Input material.
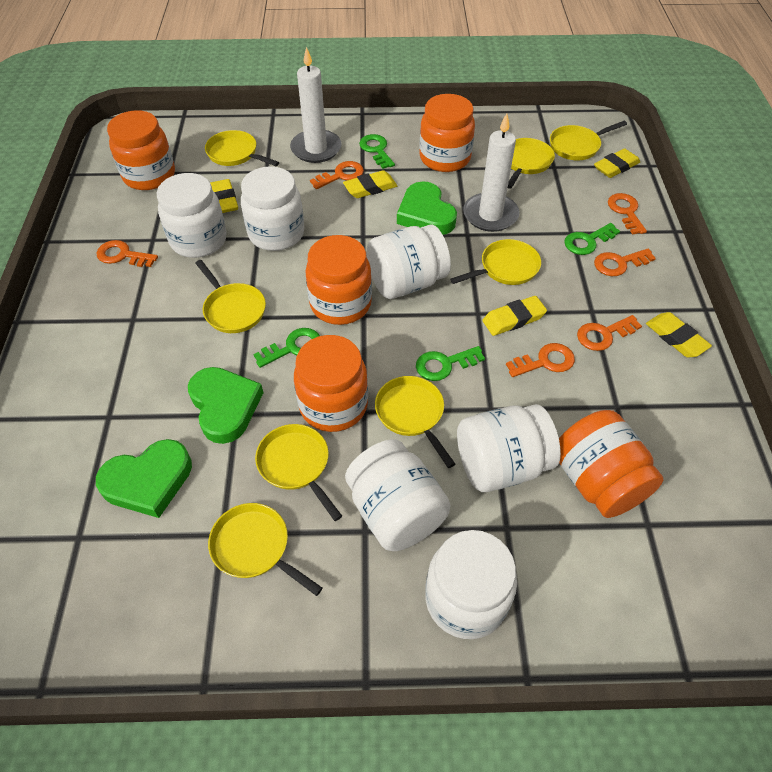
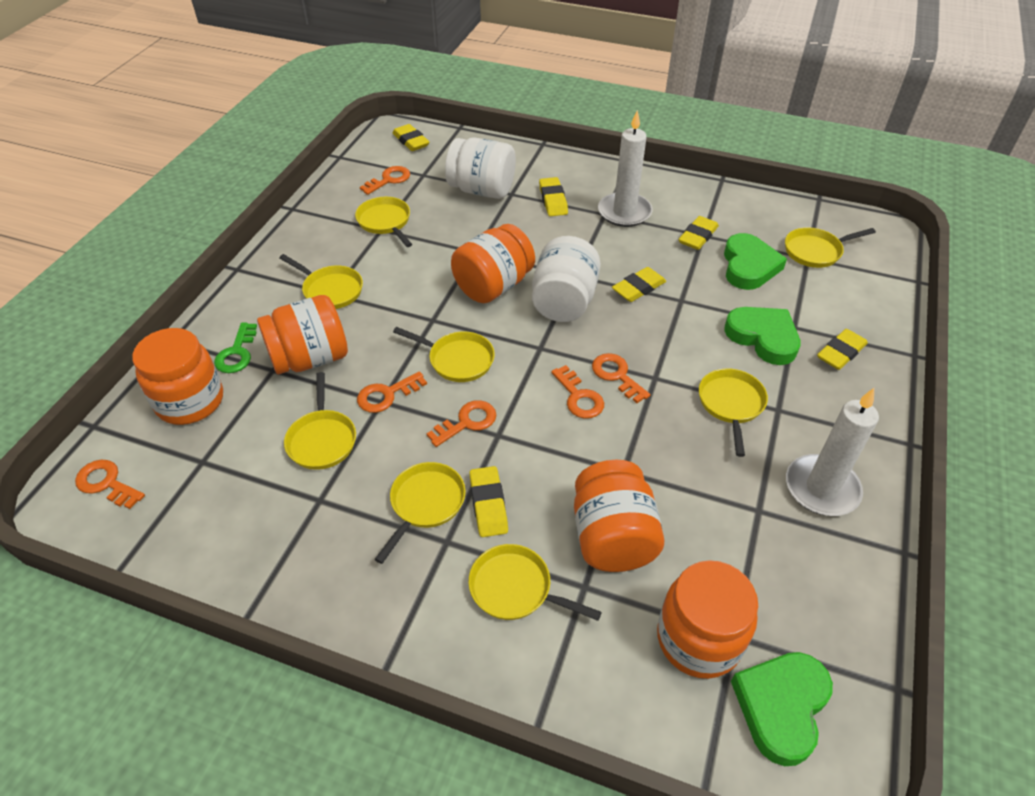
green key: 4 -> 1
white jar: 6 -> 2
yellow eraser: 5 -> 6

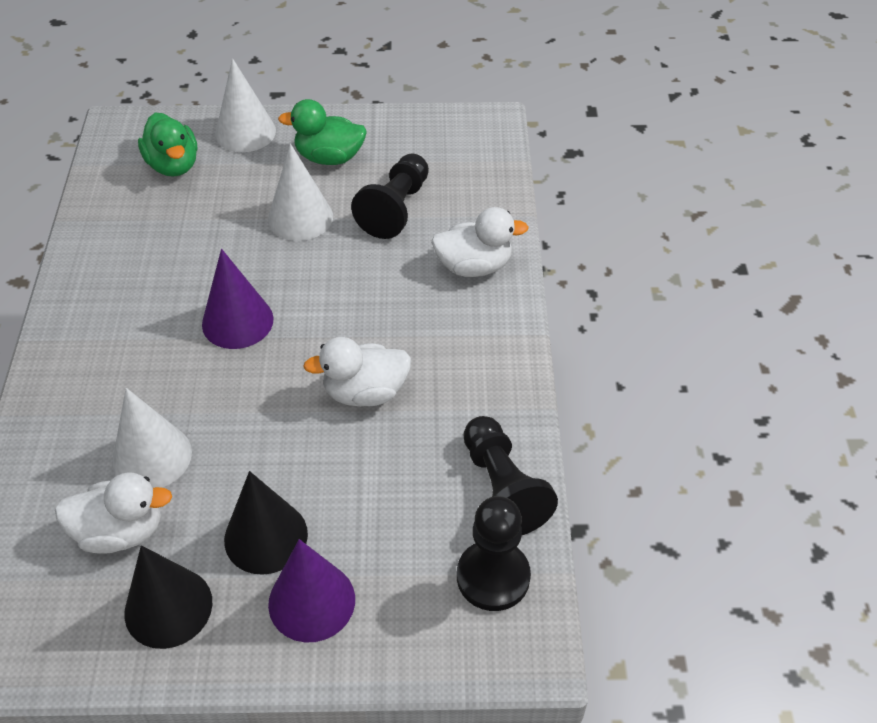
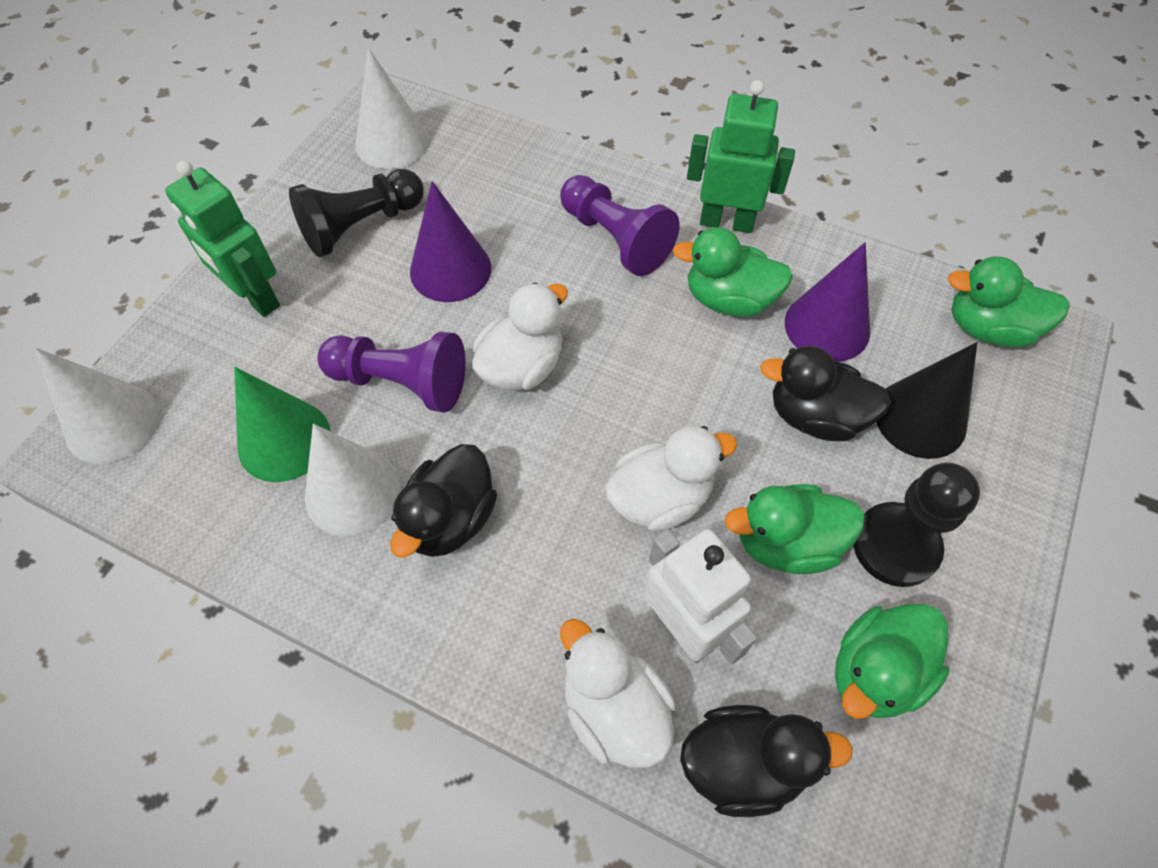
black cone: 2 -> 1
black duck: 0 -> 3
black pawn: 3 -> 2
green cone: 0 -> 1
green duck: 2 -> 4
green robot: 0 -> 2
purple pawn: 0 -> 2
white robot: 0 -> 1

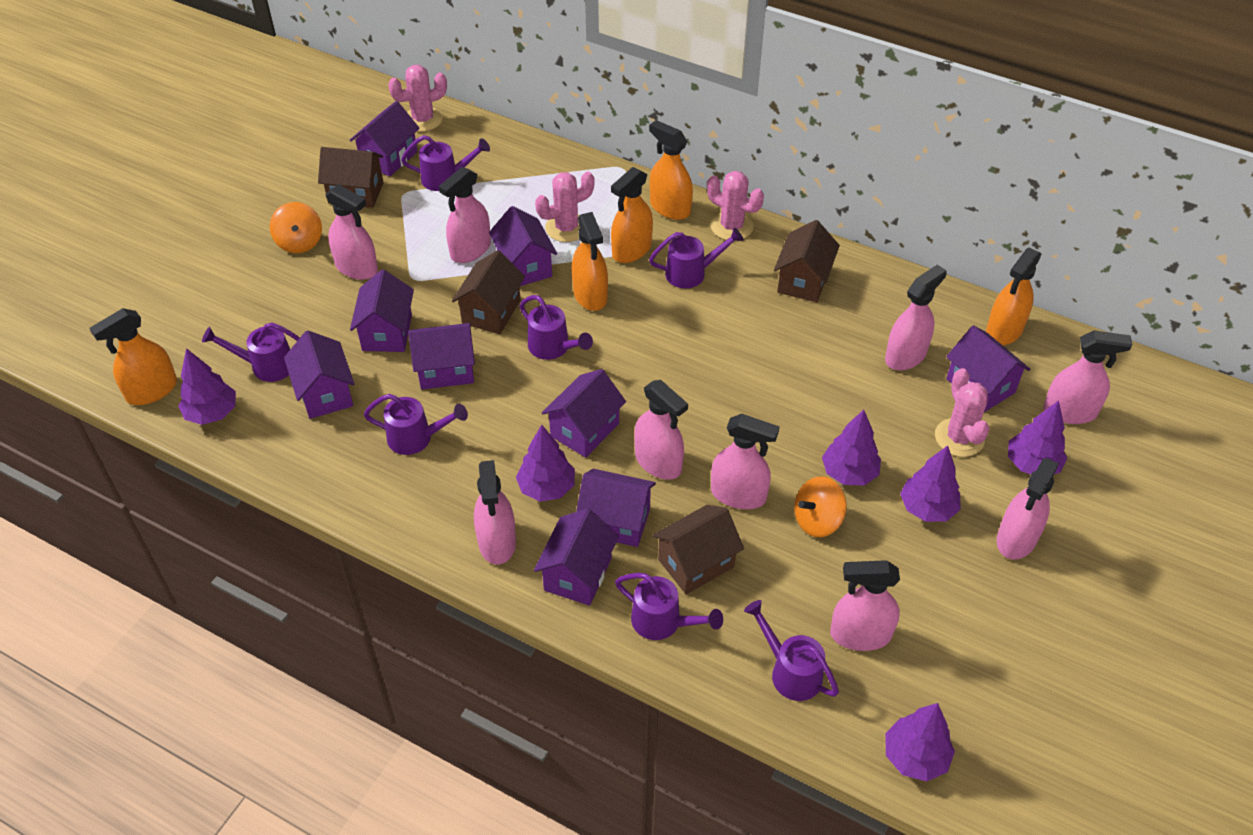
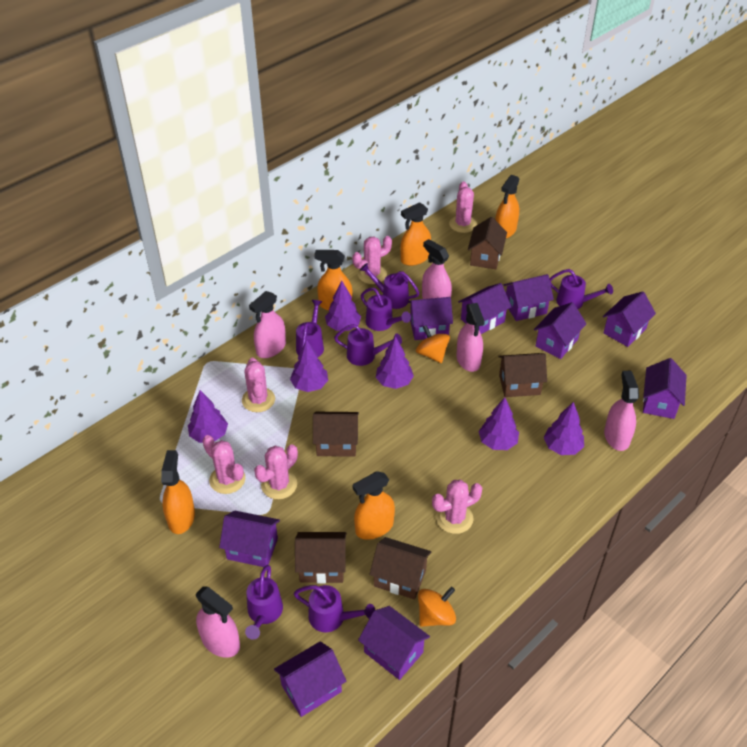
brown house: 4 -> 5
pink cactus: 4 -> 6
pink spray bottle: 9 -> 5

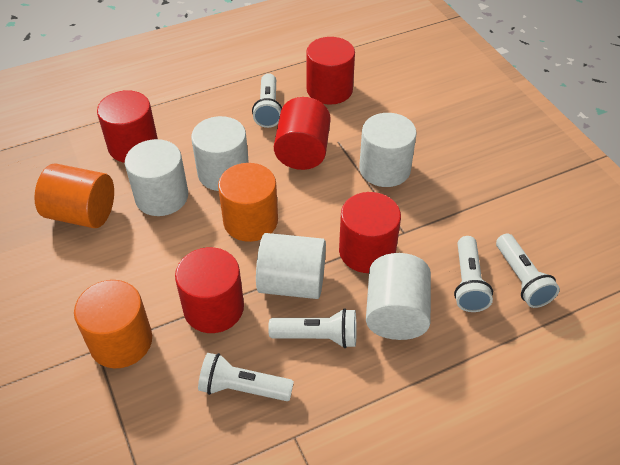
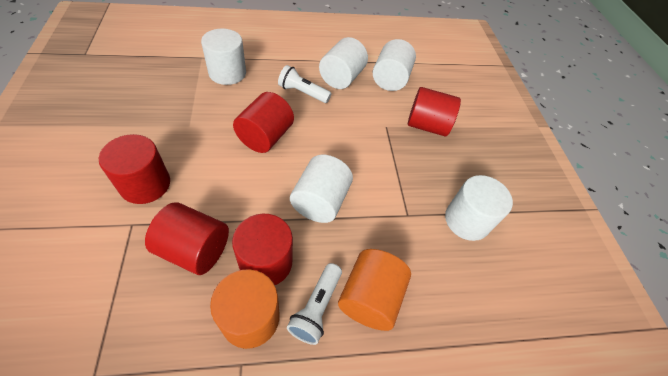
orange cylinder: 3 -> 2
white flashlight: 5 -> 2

Goal of the exercise. The records above need to be copied exactly, though not their pictures.

Written solution.
green key: 4 -> 1
white jar: 6 -> 2
yellow eraser: 5 -> 6

black cone: 2 -> 1
black duck: 0 -> 3
black pawn: 3 -> 2
green cone: 0 -> 1
green duck: 2 -> 4
green robot: 0 -> 2
purple pawn: 0 -> 2
white robot: 0 -> 1

brown house: 4 -> 5
pink cactus: 4 -> 6
pink spray bottle: 9 -> 5

orange cylinder: 3 -> 2
white flashlight: 5 -> 2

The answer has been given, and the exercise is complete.